- WORK REQUIRED -
Across the whole listing, copy out every line that includes the string "yellow".

- MATERIAL SUPPLIED -
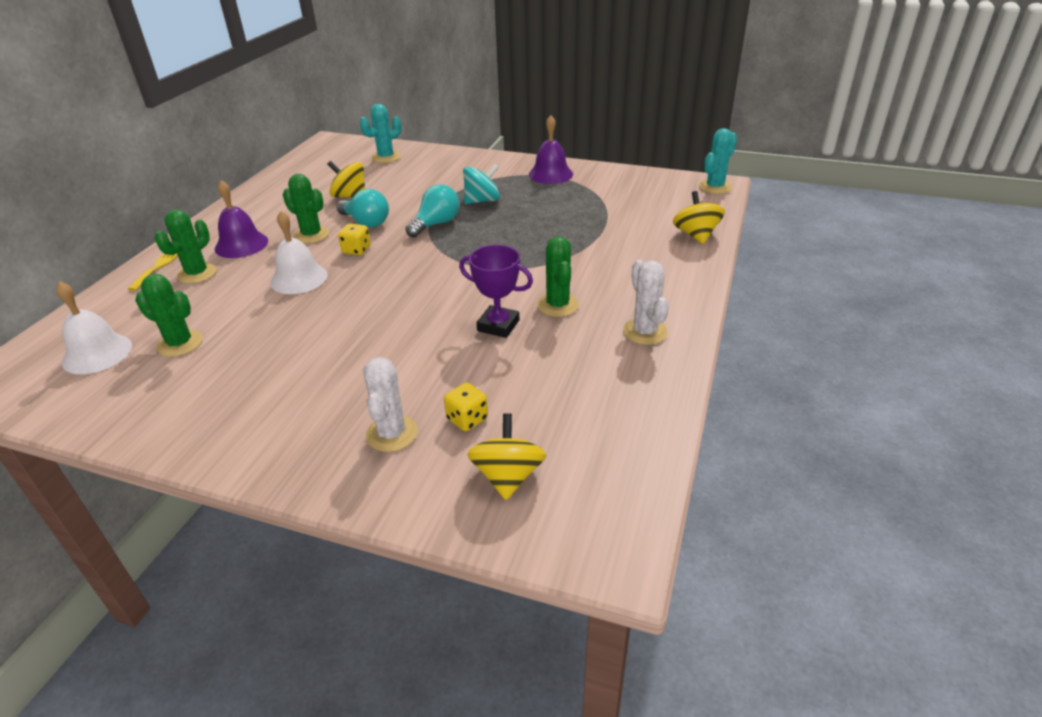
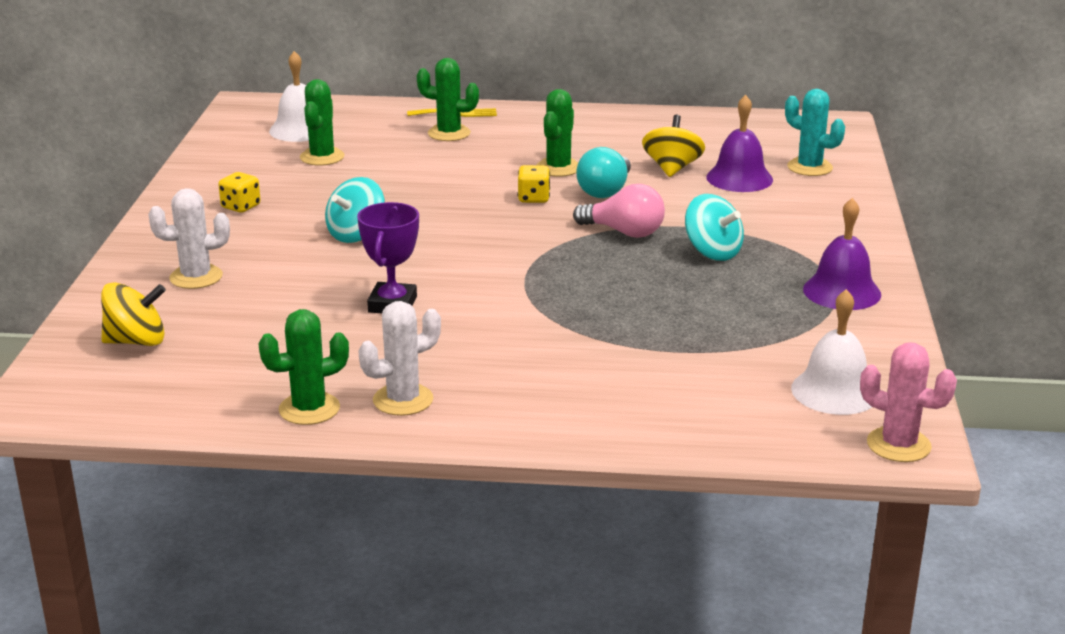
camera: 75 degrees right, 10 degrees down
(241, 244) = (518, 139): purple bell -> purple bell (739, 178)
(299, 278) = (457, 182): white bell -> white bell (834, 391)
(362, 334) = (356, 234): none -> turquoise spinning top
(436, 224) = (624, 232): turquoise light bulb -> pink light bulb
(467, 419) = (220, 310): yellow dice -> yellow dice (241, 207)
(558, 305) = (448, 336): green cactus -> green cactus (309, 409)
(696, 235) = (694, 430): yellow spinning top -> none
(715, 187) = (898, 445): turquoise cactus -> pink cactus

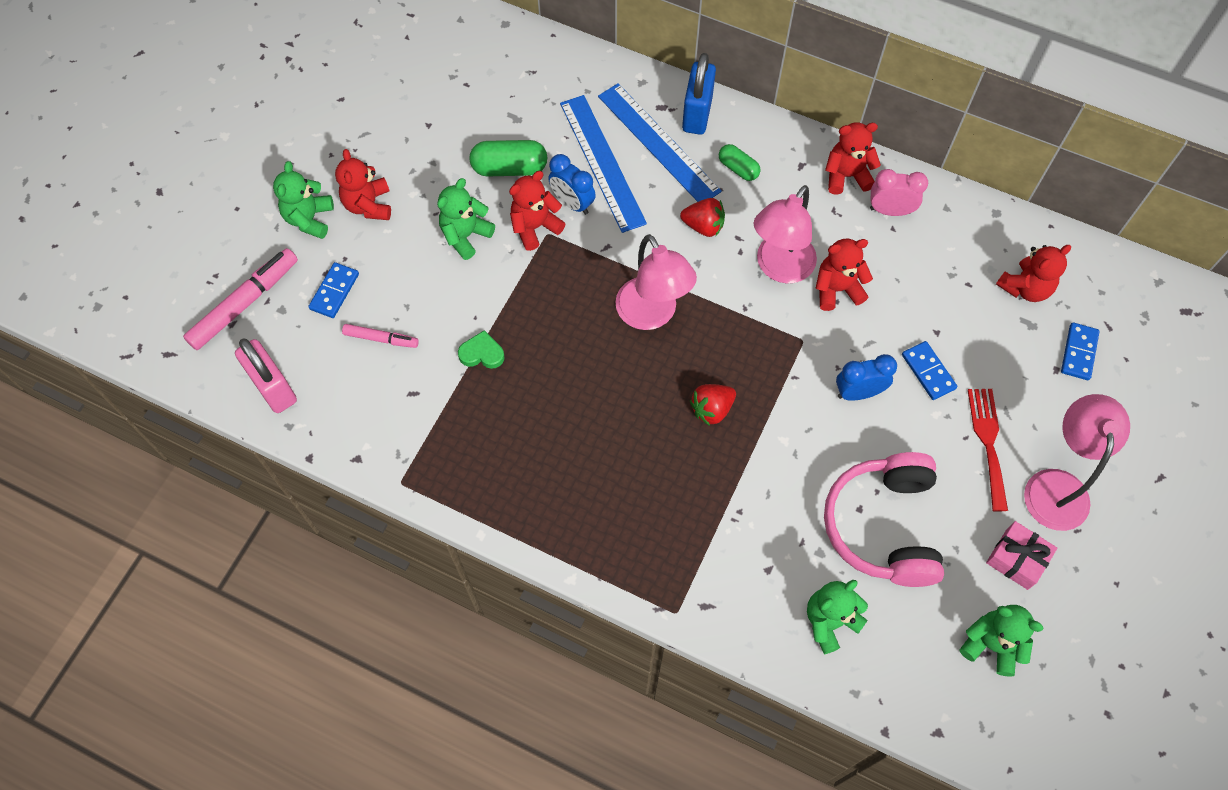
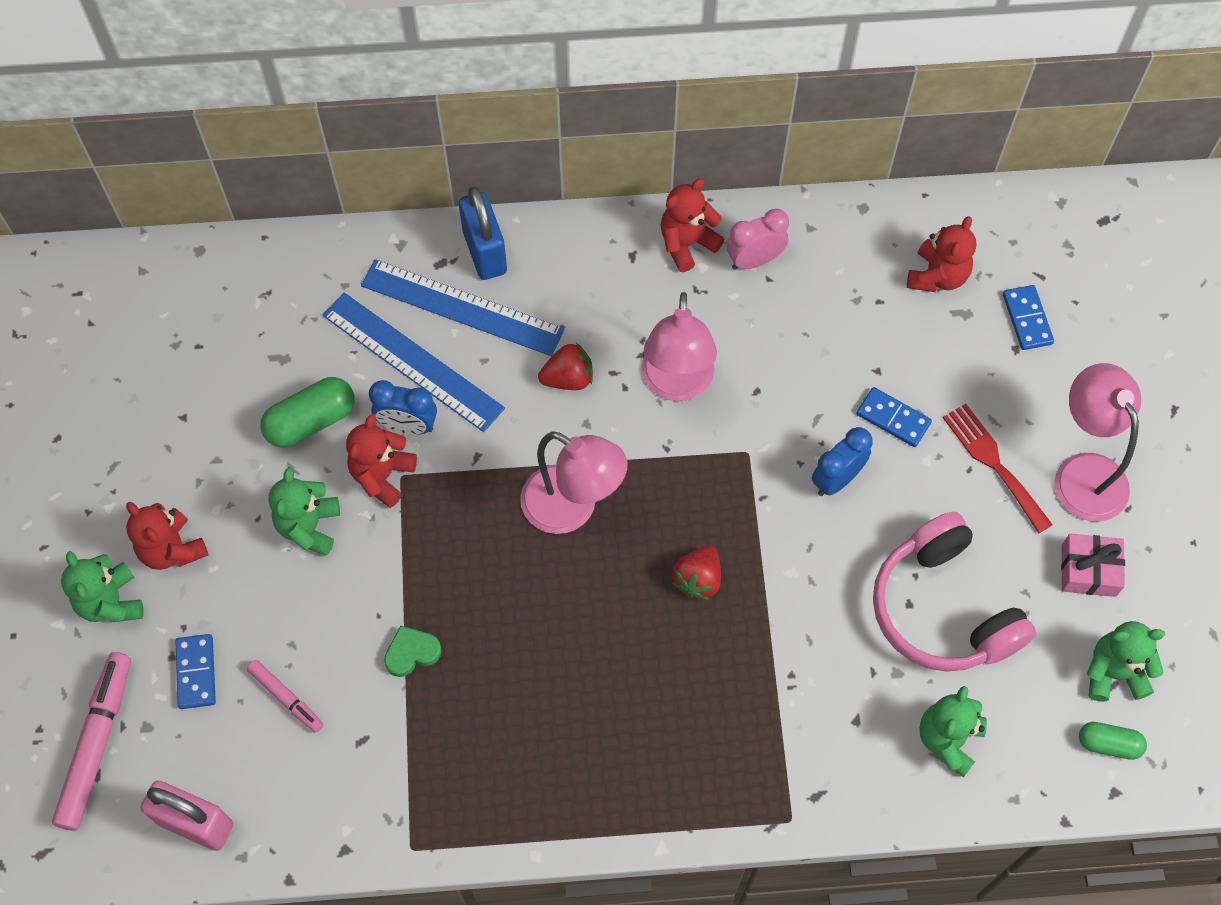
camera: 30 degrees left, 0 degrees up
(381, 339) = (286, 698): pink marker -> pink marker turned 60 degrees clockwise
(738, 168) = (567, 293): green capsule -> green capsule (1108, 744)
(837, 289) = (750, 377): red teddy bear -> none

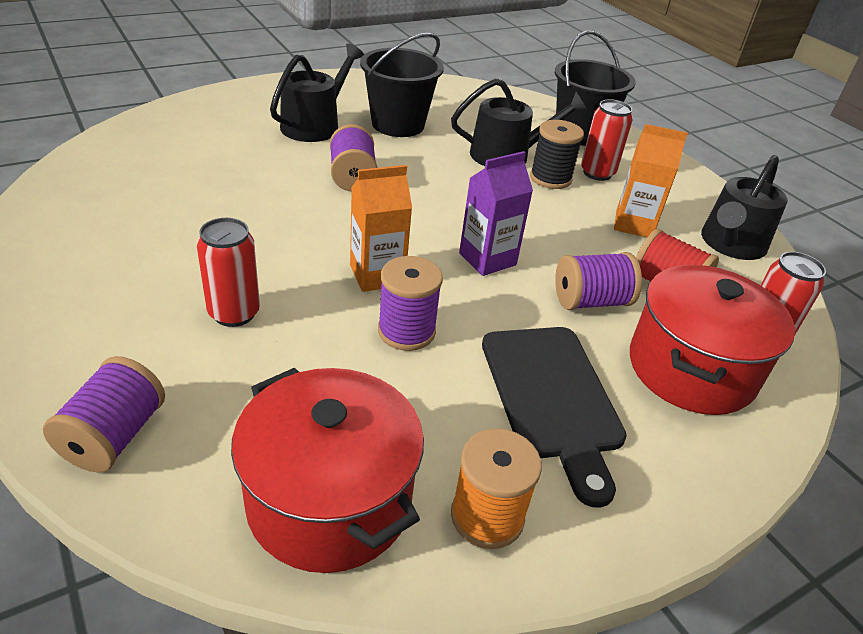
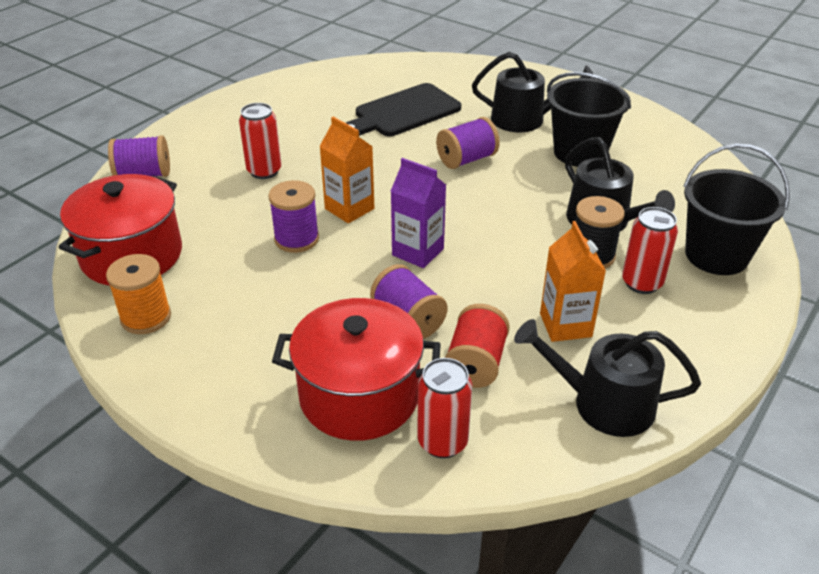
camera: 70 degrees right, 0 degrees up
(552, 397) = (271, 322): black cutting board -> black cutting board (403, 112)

- WRITTEN SOLUTION -
(467, 419) = (220, 310): yellow dice -> yellow dice (241, 207)
(696, 235) = (694, 430): yellow spinning top -> none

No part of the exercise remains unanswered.